- _TASK DIRECTIONS_:
Each entry has to be printed again exactly.
--- RECORDS SUPPLIED ---
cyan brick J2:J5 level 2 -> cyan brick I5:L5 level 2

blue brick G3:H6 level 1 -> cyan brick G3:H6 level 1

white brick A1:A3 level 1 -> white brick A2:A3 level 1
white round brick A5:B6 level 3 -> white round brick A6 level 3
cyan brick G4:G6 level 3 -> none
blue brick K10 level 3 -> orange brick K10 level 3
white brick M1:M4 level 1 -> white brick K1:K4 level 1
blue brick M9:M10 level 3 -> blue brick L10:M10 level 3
---
- _SOLVED PROBLEM_:
cyan brick J2:J5 level 2 -> cyan brick I5:L5 level 2

blue brick G3:H6 level 1 -> cyan brick G3:H6 level 1

white brick A1:A3 level 1 -> white brick A2:A3 level 1
white round brick A5:B6 level 3 -> white round brick A6 level 3
cyan brick G4:G6 level 3 -> none
blue brick K10 level 3 -> orange brick K10 level 3
white brick M1:M4 level 1 -> white brick K1:K4 level 1
blue brick M9:M10 level 3 -> blue brick L10:M10 level 3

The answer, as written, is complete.